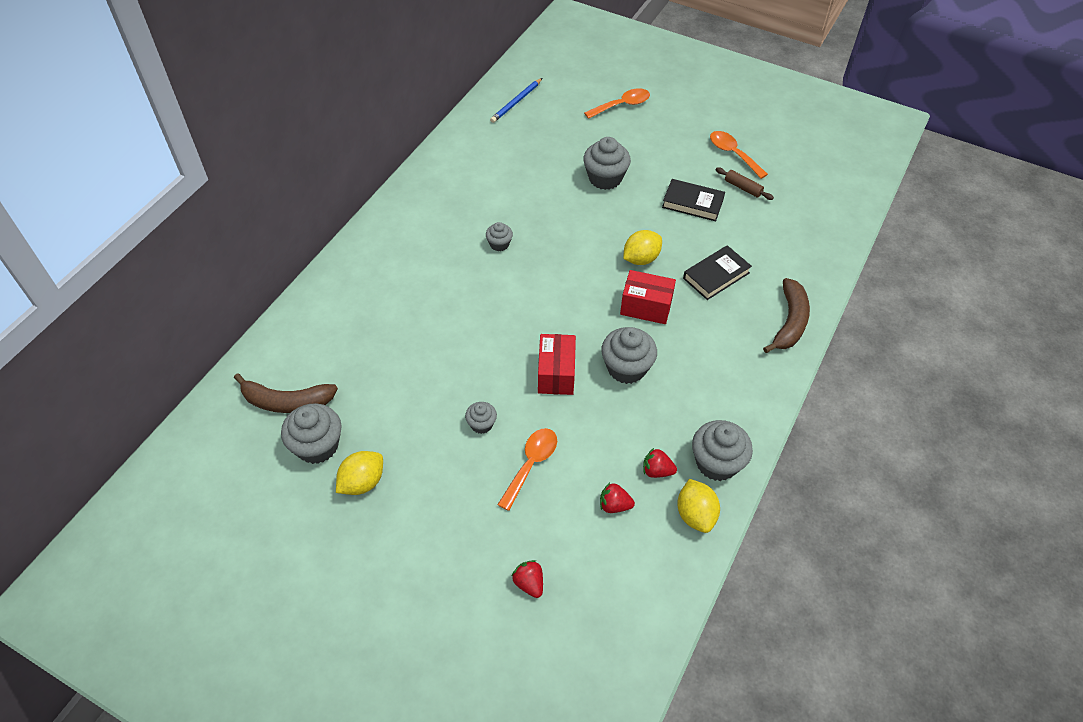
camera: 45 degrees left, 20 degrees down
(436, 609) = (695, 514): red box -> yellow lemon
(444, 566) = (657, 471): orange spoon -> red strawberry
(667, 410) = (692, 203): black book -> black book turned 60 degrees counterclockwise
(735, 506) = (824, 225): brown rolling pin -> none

++++++++

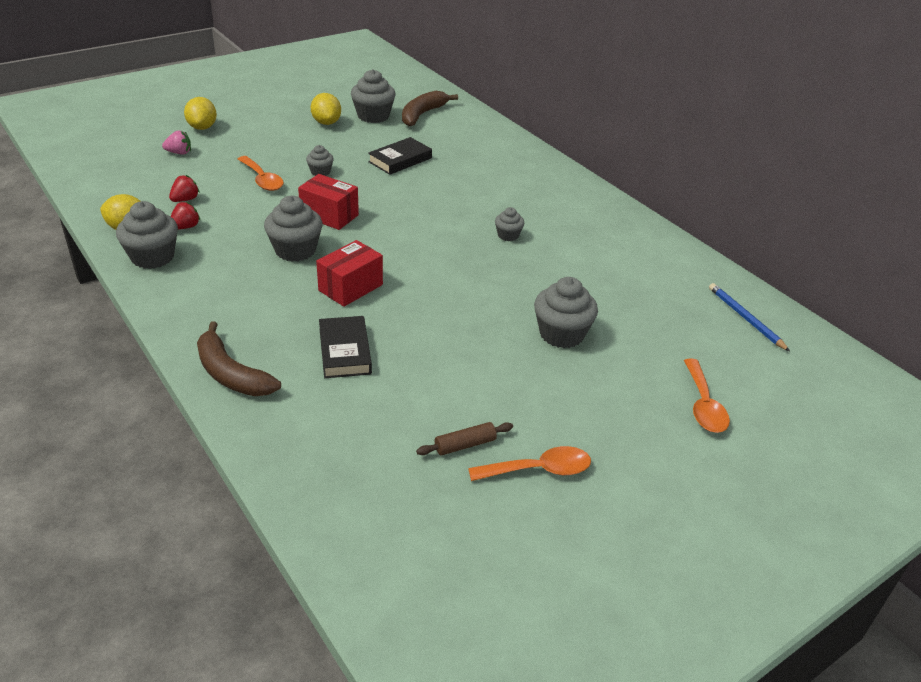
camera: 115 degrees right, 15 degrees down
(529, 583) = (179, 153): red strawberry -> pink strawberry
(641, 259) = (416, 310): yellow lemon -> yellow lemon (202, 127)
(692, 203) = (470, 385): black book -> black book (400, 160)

++++++++

Write down exactly the span of lines above from the one containing "(436, 609) = (695, 514): red" to the one containing "(735, 506) = (824, 225): brown", both ends included.

OUTPUT FOR THIS EXERCISE
(436, 609) = (695, 514): red box -> yellow lemon
(444, 566) = (657, 471): orange spoon -> red strawberry
(667, 410) = (692, 203): black book -> black book turned 60 degrees counterclockwise
(735, 506) = (824, 225): brown rolling pin -> none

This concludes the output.